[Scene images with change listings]
════════════════
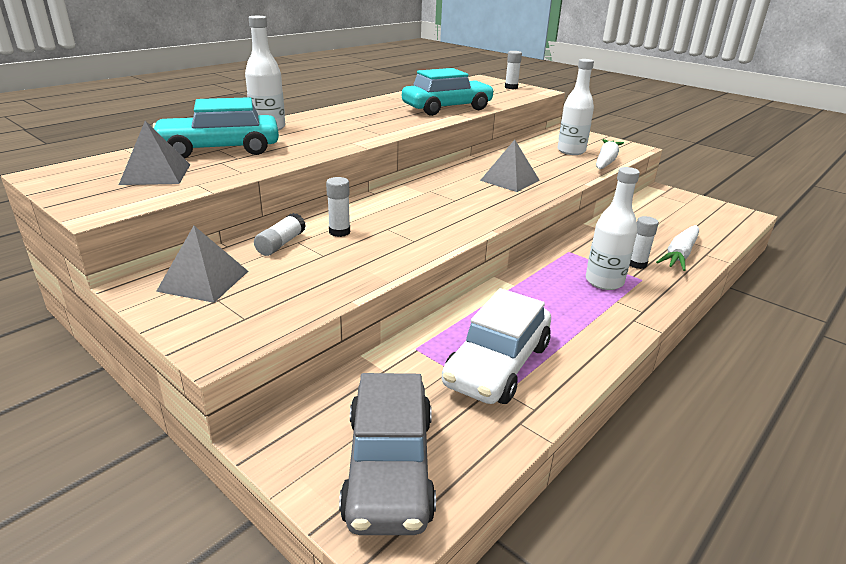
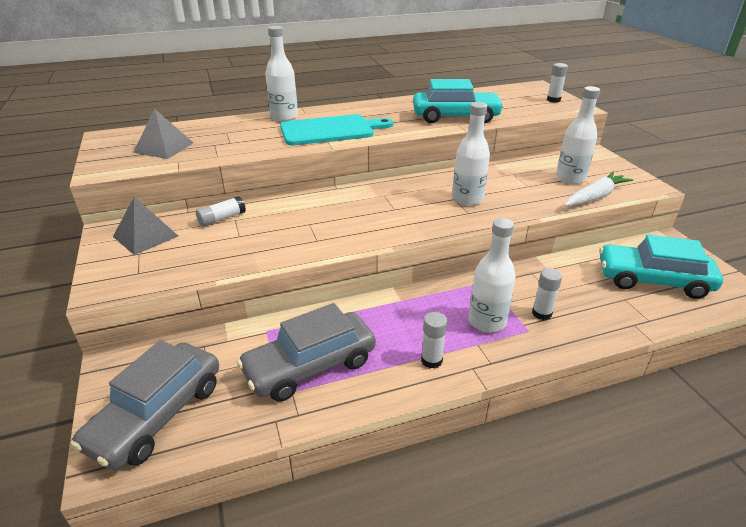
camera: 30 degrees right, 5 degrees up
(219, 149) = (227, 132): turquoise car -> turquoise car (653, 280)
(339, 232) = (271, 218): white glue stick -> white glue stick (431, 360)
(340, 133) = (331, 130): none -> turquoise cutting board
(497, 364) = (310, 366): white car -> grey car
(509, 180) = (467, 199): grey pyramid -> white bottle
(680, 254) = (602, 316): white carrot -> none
════════════════
ASSIGNMENT - Your answer must be a single number: the count of lines in the records that include "grey".

RESPONSE BELOW - 2